=== Begin Enclosure ===

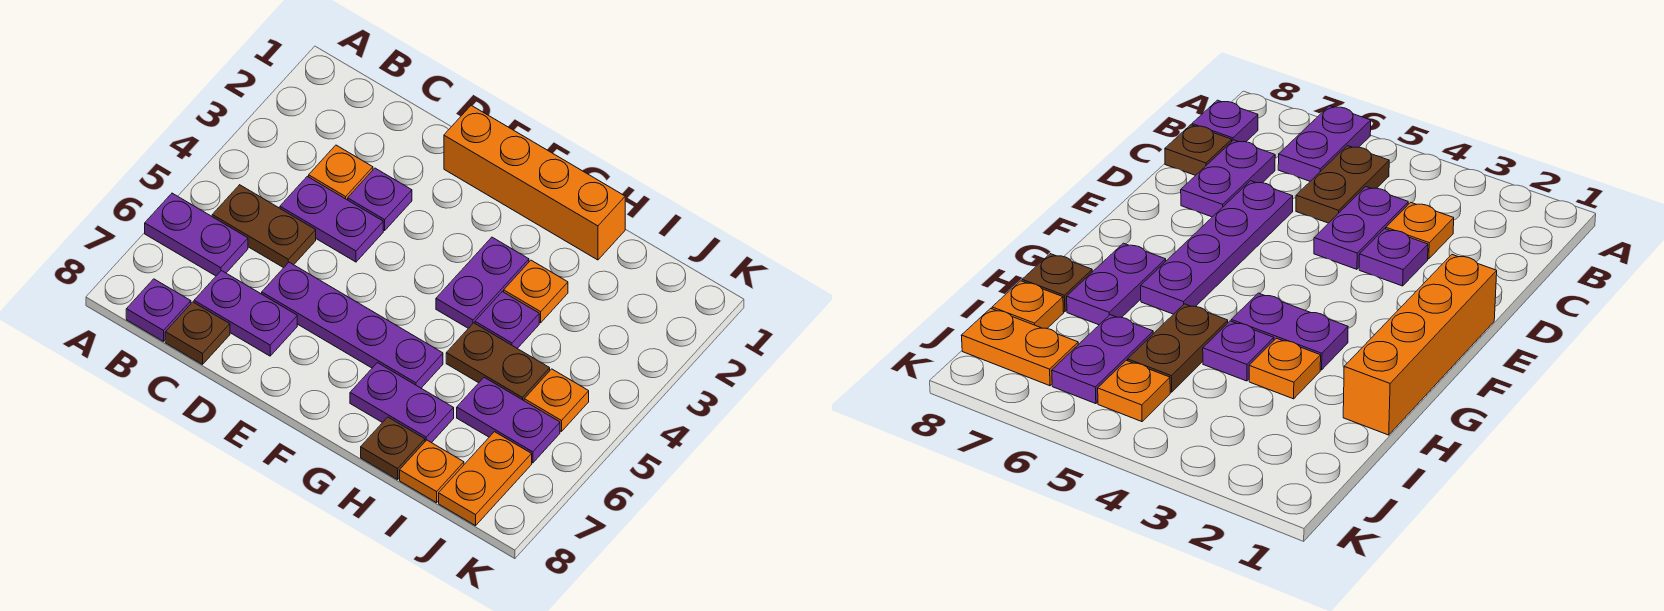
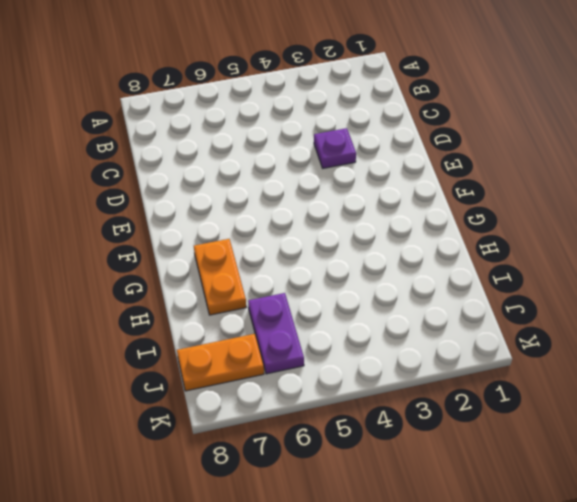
orange plate G7:H7 level 1 -> purple plate G7:H7 level 1
none -> purple plate A6:B6 level 1
none -> brown plate B5:C5 level 1
none -> purple plate B8 level 1

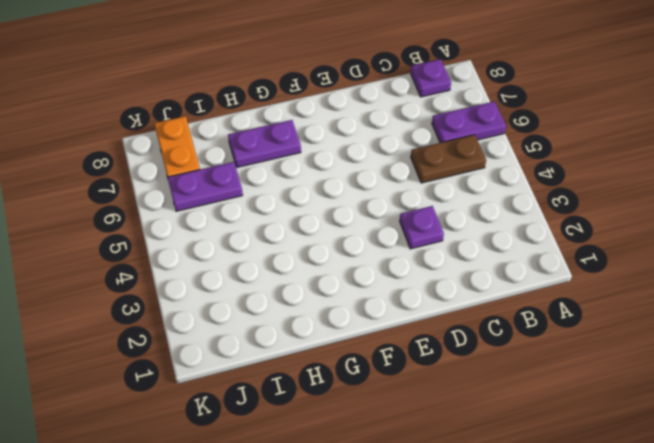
none -> orange plate C3 level 1
none -> purple plate C4:D4 level 1
none -> purple plate C7:D7 level 1

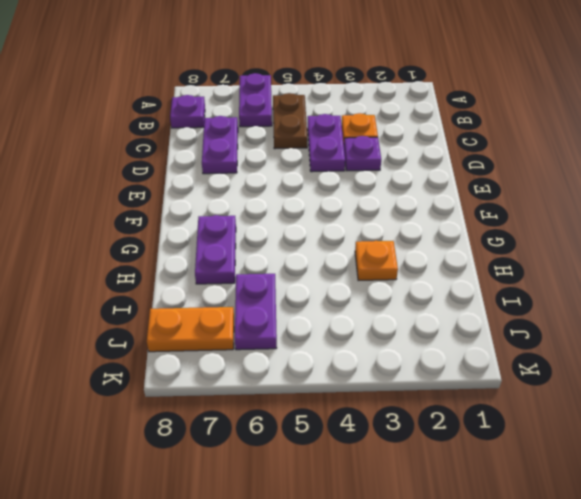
none -> brown plate C8 level 1
none -> purple plate D6:G6 level 1
none -> orange brick E1:H1 level 1

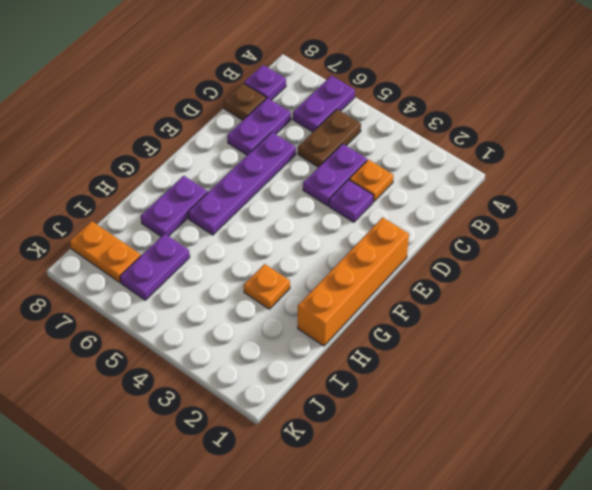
none -> purple plate G3:G4 level 1
none -> purple plate H4 level 1
none -> brown plate H5:I5 level 1

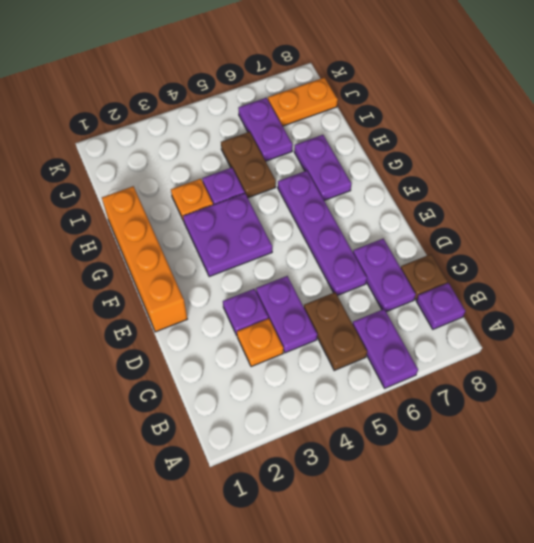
purple plate F3:G4 level 1 -> purple plate G3:G4 level 1
none -> brown plate H8 level 1
none -> orange plate I8 level 1
none -> orange plate J5 level 1

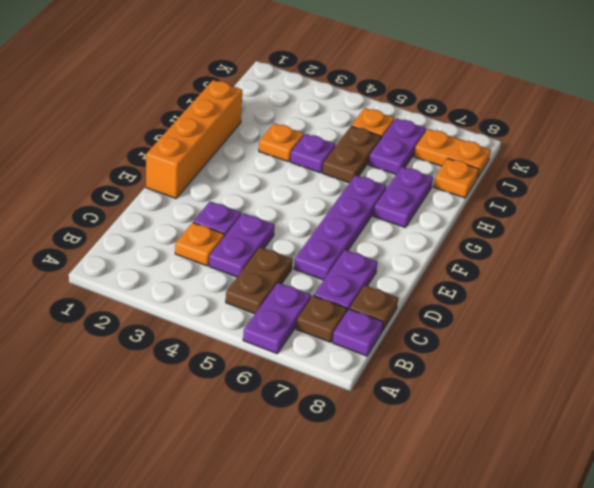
brown plate B7 level 1 -> brown plate H8 level 1
none -> purple plate G3:G4 level 1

=== End Enclosure ===

The records above are to be repeated exactly, with every picture removed from the copy.

orange plate G7:H7 level 1 -> purple plate G7:H7 level 1
none -> purple plate A6:B6 level 1
none -> brown plate B5:C5 level 1
none -> purple plate B8 level 1

none -> orange plate C3 level 1
none -> purple plate C4:D4 level 1
none -> purple plate C7:D7 level 1

none -> brown plate C8 level 1
none -> purple plate D6:G6 level 1
none -> orange brick E1:H1 level 1

none -> purple plate G3:G4 level 1
none -> purple plate H4 level 1
none -> brown plate H5:I5 level 1

purple plate F3:G4 level 1 -> purple plate G3:G4 level 1
none -> brown plate H8 level 1
none -> orange plate I8 level 1
none -> orange plate J5 level 1

brown plate B7 level 1 -> brown plate H8 level 1
none -> purple plate G3:G4 level 1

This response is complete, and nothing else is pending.